→ DATA LISTING

- - -

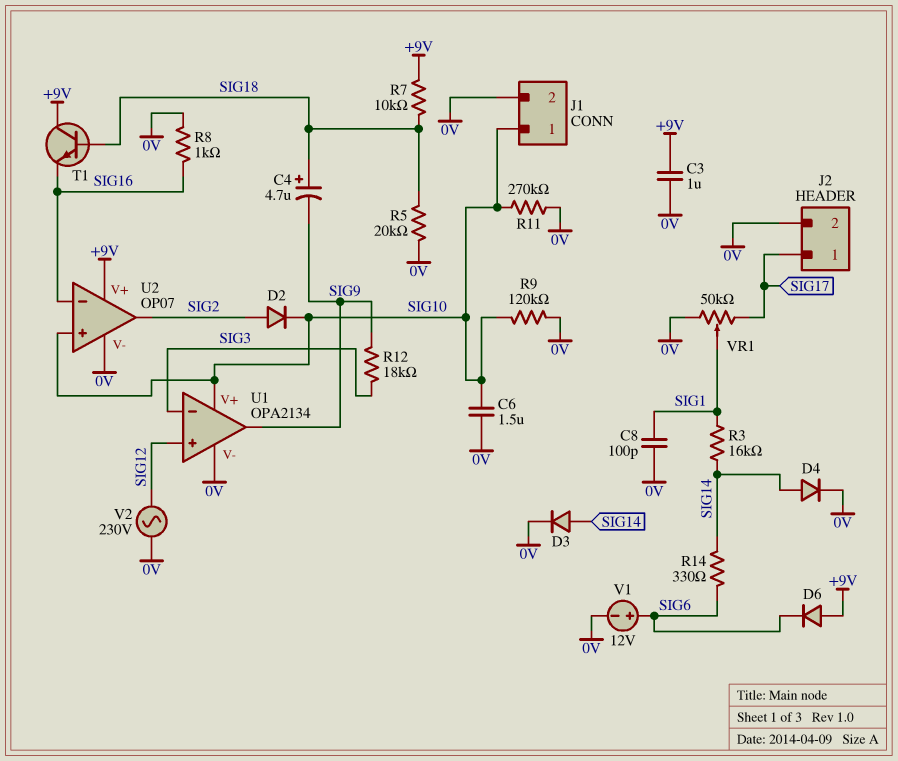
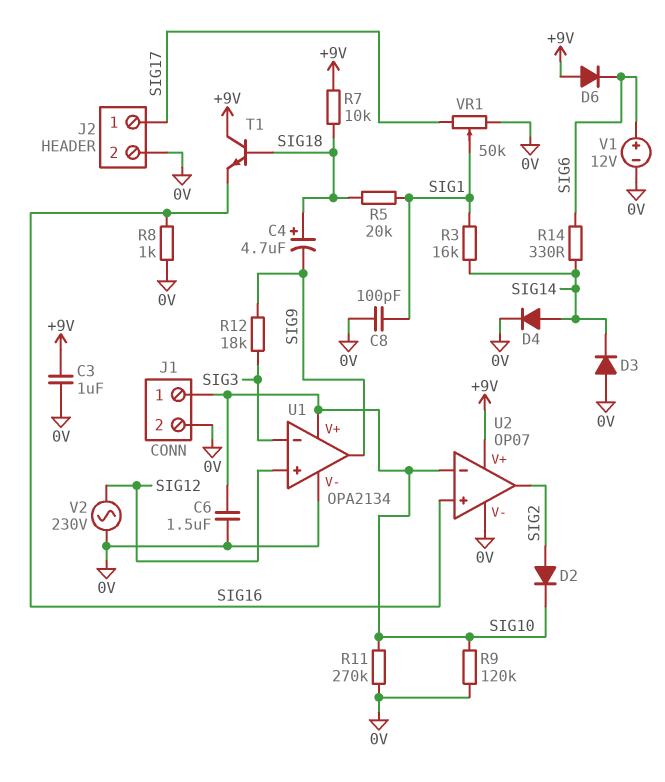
D3: diode (A SIG14, K 0V) -> diode (A 0V, K SIG14)
R5: 20k (0V, SIG18) -> 20k (SIG1, SIG18)
U2 pin in+: SIG10 -> SIG16
U2 pin in-: SIG16 -> SIG10

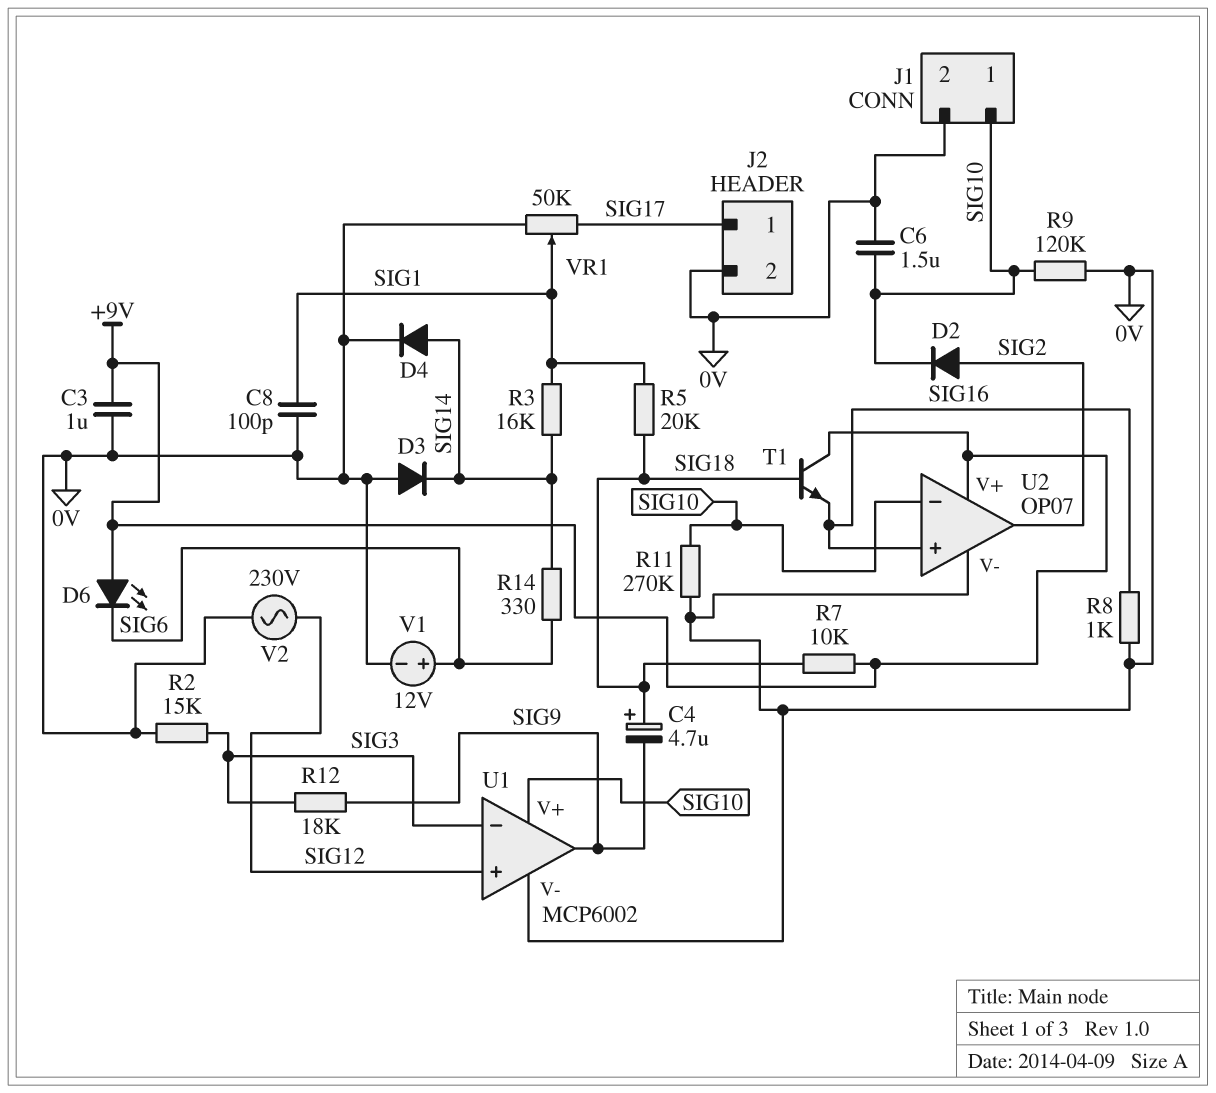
D6: diode (A +9V, K SIG6) -> LED (A +9V, K SIG6)
R2: none -> 15k (0V, SIG3)
U1: OPA2134 -> MCP6002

- - -

→ TASK DESCRIPTION
Pictures are to be left out. Everything else in the records must be written out exactly.

→ RESPONSE
D3: diode (A SIG14, K 0V) -> diode (A 0V, K SIG14)
R5: 20k (0V, SIG18) -> 20k (SIG1, SIG18)
U2 pin in+: SIG10 -> SIG16
U2 pin in-: SIG16 -> SIG10

D6: diode (A +9V, K SIG6) -> LED (A +9V, K SIG6)
R2: none -> 15k (0V, SIG3)
U1: OPA2134 -> MCP6002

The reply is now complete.